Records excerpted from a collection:
::::::::

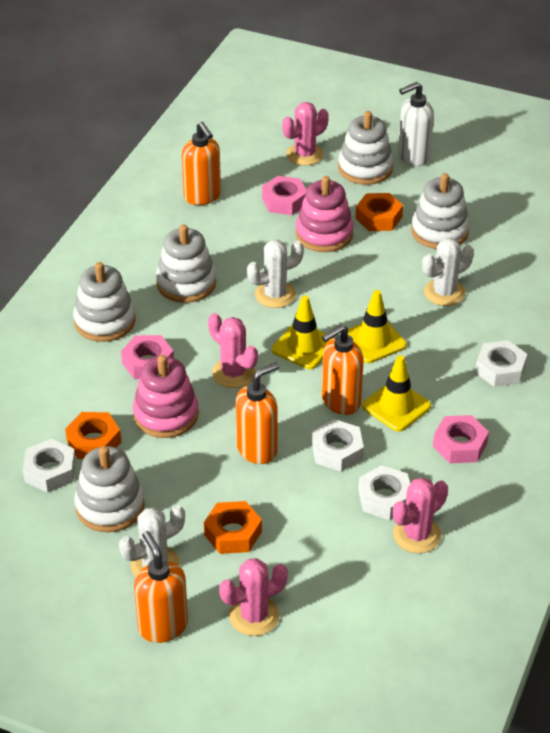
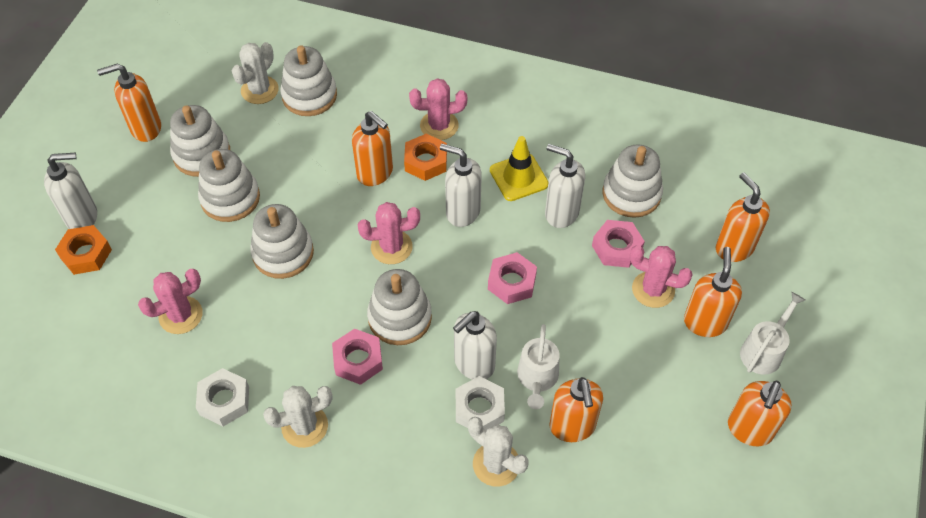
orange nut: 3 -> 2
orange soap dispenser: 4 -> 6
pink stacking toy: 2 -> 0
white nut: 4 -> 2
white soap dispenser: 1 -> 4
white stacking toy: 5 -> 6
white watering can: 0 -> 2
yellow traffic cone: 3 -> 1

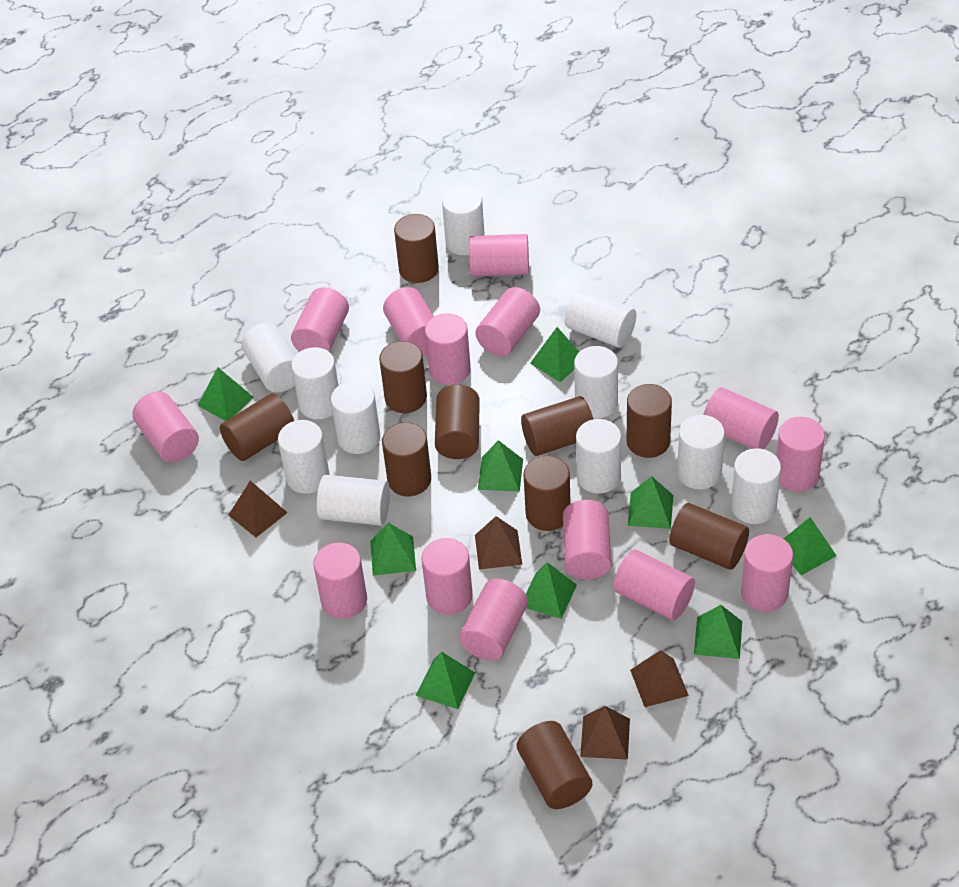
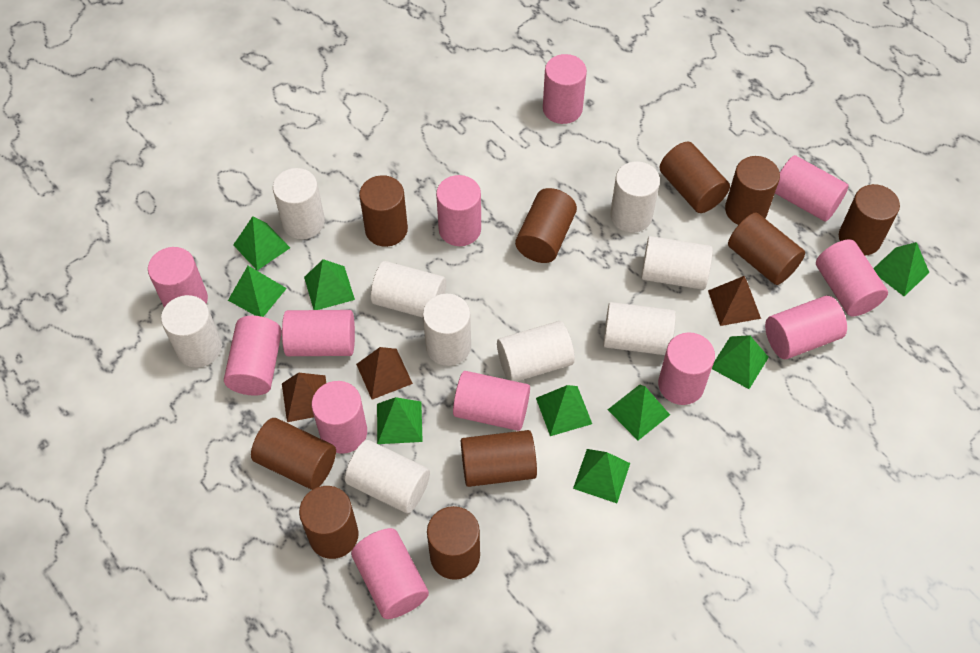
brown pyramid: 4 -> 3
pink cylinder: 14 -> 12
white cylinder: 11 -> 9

::::::::

**Work item**:
Beginning with the line containing "white stacking toy: 5 -> 6" and ending with the last line of the data above, repeat each line exactly. Include no pictures and no other lines.

**Task solution**:
white stacking toy: 5 -> 6
white watering can: 0 -> 2
yellow traffic cone: 3 -> 1

brown pyramid: 4 -> 3
pink cylinder: 14 -> 12
white cylinder: 11 -> 9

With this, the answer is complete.